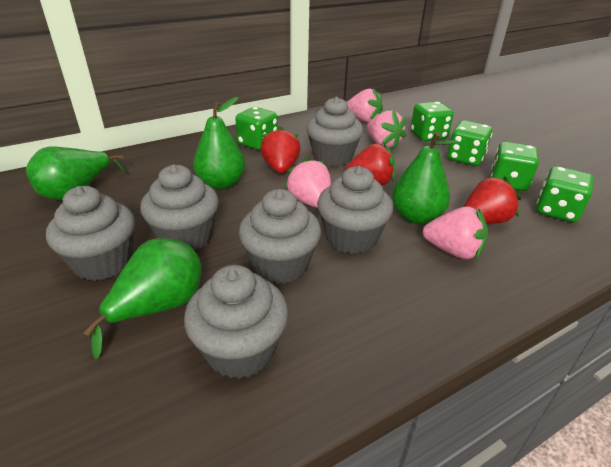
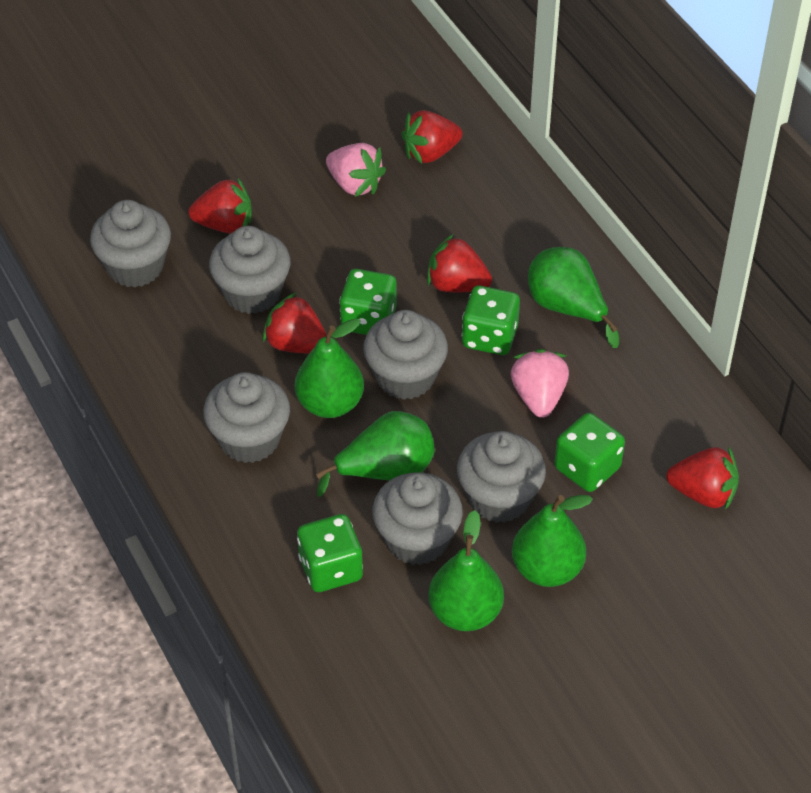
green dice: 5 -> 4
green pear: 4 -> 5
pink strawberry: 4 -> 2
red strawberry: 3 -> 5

## WORK INSTRUCTION
Check the listing above for "strawberry". Show every line where it turns up.

## ANSWER TO THE EXERCISE
pink strawberry: 4 -> 2
red strawberry: 3 -> 5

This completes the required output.